### Input

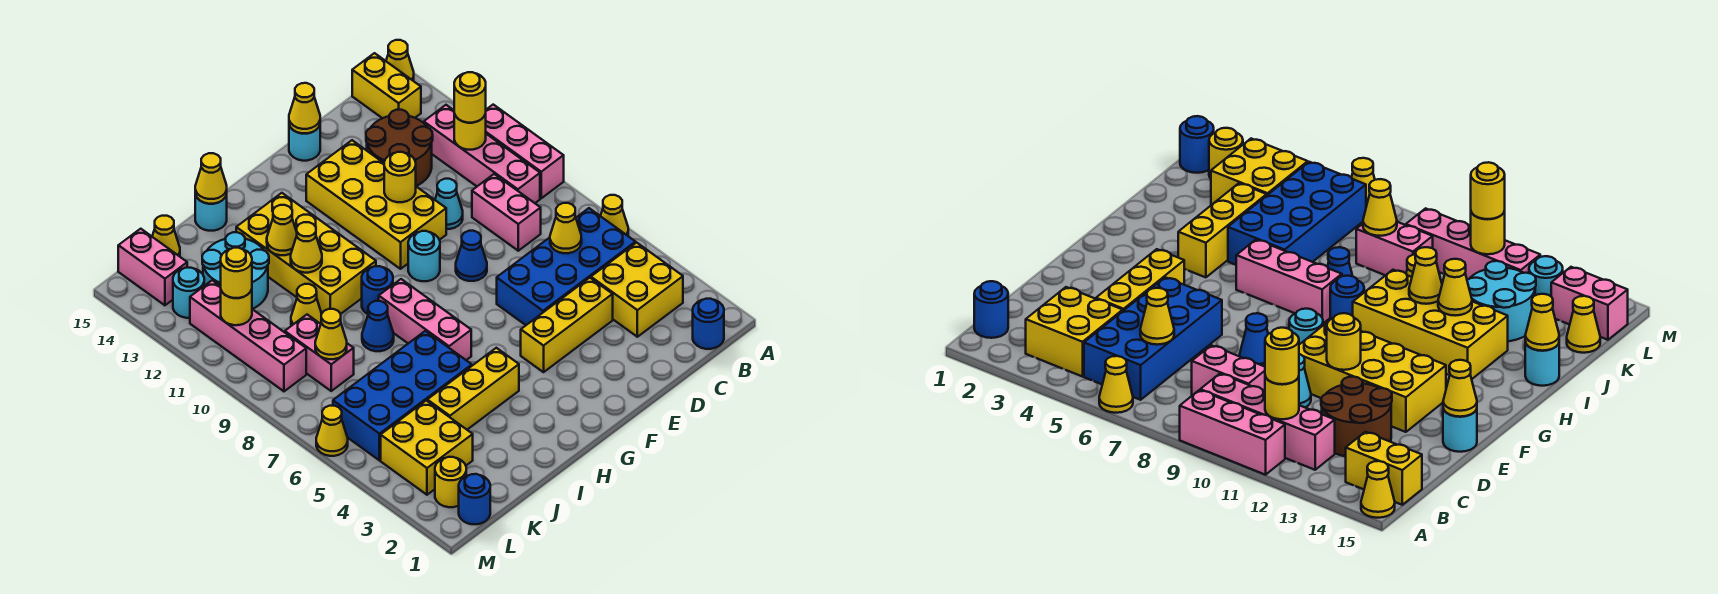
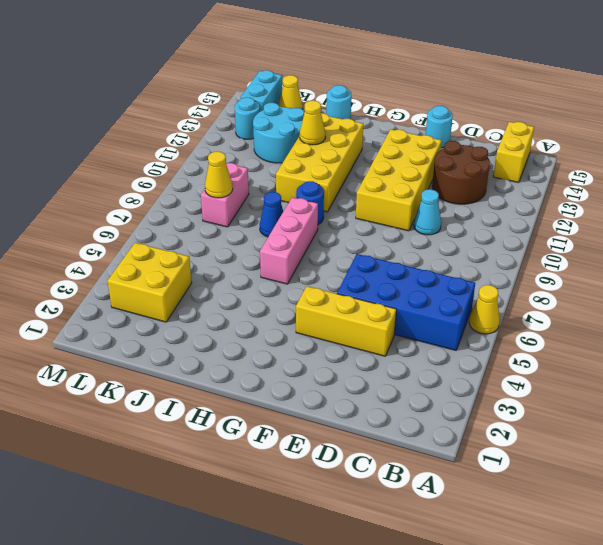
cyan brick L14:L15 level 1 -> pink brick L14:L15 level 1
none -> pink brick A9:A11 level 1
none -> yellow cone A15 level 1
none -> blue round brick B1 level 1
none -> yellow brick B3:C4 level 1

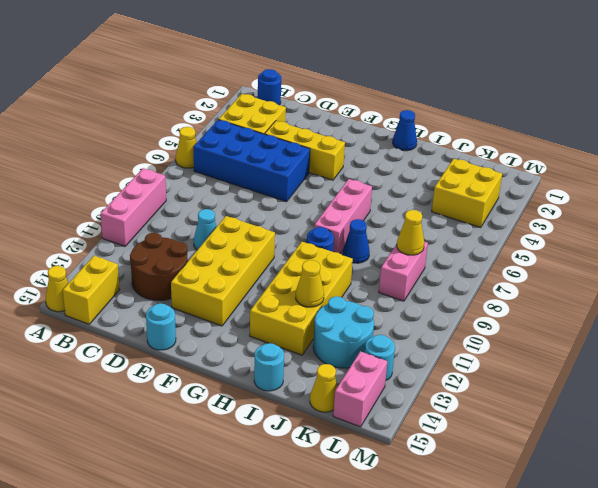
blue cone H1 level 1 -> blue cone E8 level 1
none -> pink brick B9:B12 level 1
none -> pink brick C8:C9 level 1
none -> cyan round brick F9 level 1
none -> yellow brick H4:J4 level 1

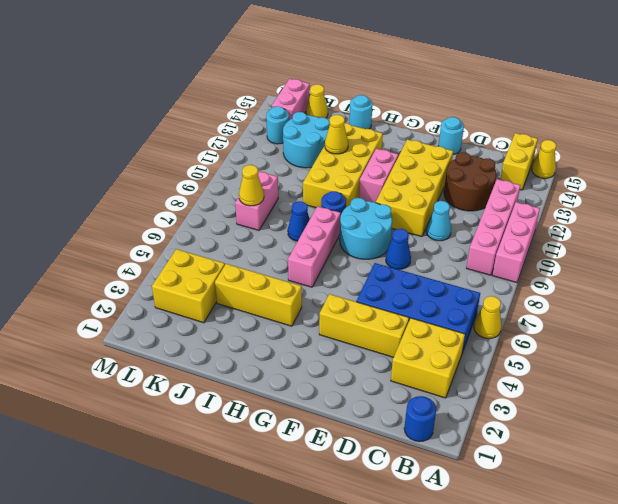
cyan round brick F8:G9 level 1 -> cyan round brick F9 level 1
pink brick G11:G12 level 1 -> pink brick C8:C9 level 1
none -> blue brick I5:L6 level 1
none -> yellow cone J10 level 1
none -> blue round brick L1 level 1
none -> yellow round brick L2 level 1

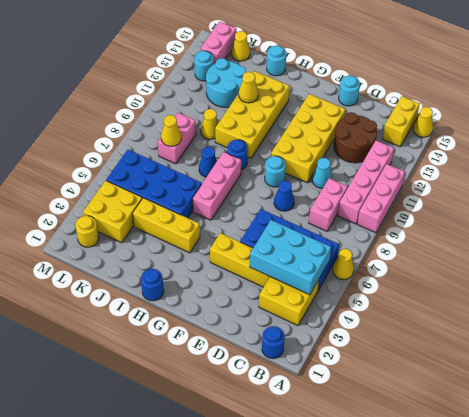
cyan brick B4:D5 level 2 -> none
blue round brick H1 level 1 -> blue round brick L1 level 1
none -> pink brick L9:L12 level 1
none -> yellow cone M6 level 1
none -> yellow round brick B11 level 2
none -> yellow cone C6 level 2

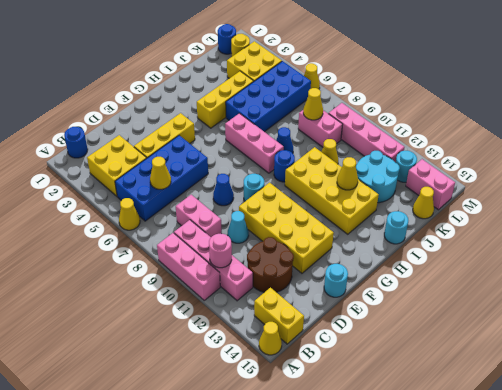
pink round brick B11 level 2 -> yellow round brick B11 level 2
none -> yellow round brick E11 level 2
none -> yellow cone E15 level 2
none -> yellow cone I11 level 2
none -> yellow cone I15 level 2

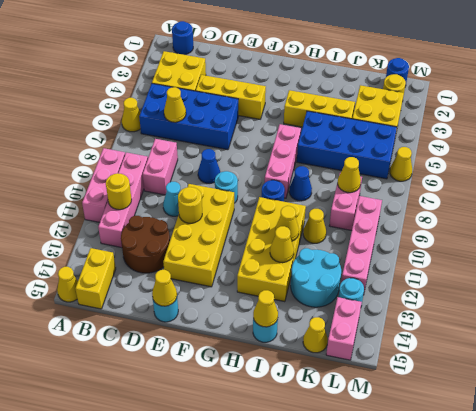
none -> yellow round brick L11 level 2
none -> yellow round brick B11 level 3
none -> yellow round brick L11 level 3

######
### Input

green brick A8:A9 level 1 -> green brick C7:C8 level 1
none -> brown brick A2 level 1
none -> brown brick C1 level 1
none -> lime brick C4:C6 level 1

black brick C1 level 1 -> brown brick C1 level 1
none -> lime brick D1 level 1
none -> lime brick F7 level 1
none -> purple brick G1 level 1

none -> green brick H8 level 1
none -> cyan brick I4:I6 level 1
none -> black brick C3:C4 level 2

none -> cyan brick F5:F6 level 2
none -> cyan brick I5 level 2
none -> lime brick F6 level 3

######
### Input

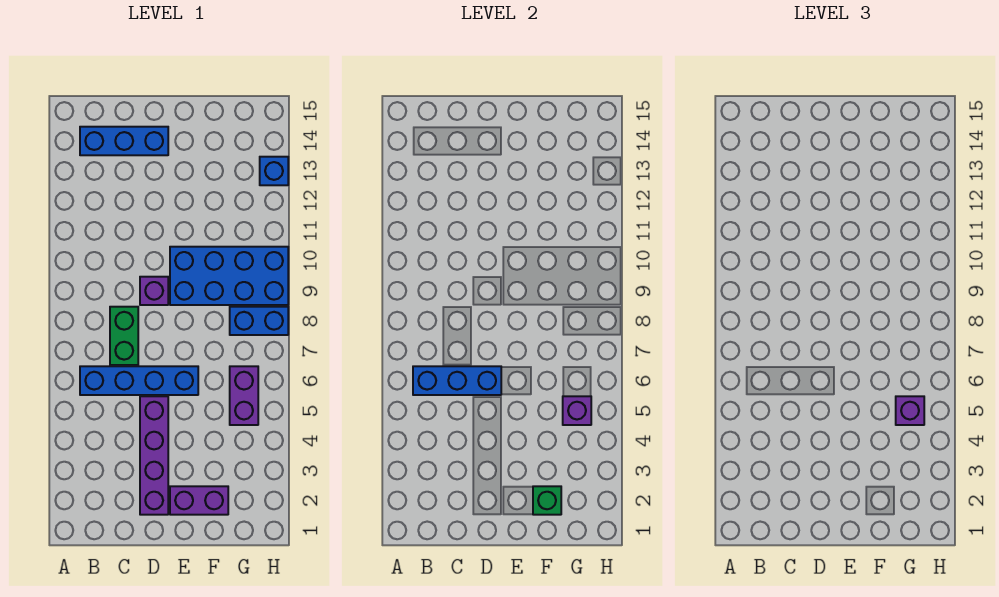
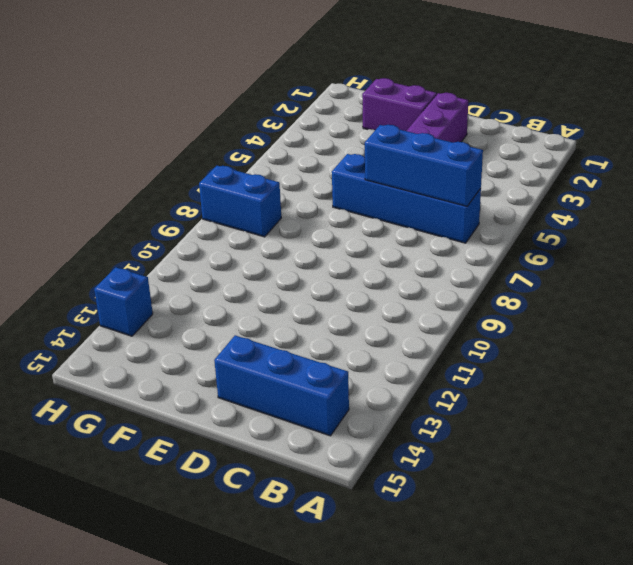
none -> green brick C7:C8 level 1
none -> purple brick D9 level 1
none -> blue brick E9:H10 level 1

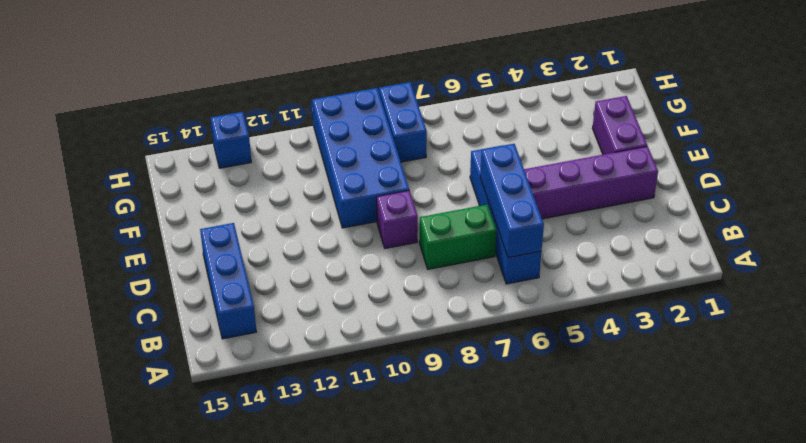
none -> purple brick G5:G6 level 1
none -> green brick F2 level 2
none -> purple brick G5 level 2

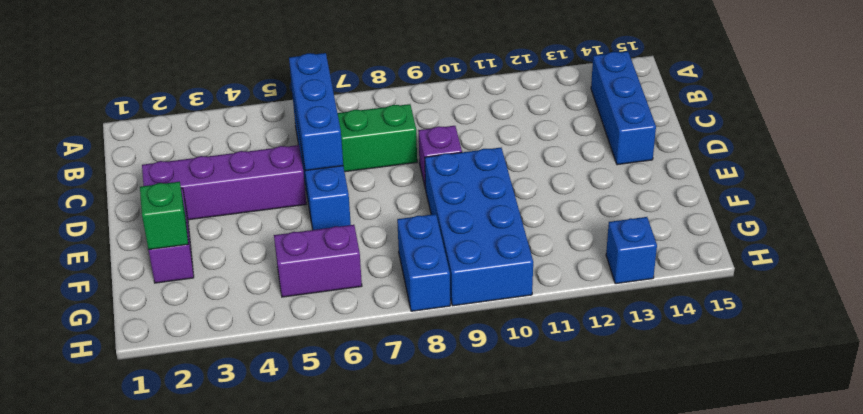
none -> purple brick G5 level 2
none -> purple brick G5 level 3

######

Activity — Looking above, find the stretch of lines that opens with the one holding "none -> yellow brick H4:J4 level 1" and closes with the one holding "none -> yellow round brick L11 level 3". Copy it exactly, pictures excluded.

Answer to this problem —
none -> yellow brick H4:J4 level 1

cyan round brick F8:G9 level 1 -> cyan round brick F9 level 1
pink brick G11:G12 level 1 -> pink brick C8:C9 level 1
none -> blue brick I5:L6 level 1
none -> yellow cone J10 level 1
none -> blue round brick L1 level 1
none -> yellow round brick L2 level 1

cyan brick B4:D5 level 2 -> none
blue round brick H1 level 1 -> blue round brick L1 level 1
none -> pink brick L9:L12 level 1
none -> yellow cone M6 level 1
none -> yellow round brick B11 level 2
none -> yellow cone C6 level 2

pink round brick B11 level 2 -> yellow round brick B11 level 2
none -> yellow round brick E11 level 2
none -> yellow cone E15 level 2
none -> yellow cone I11 level 2
none -> yellow cone I15 level 2

none -> yellow round brick L11 level 2
none -> yellow round brick B11 level 3
none -> yellow round brick L11 level 3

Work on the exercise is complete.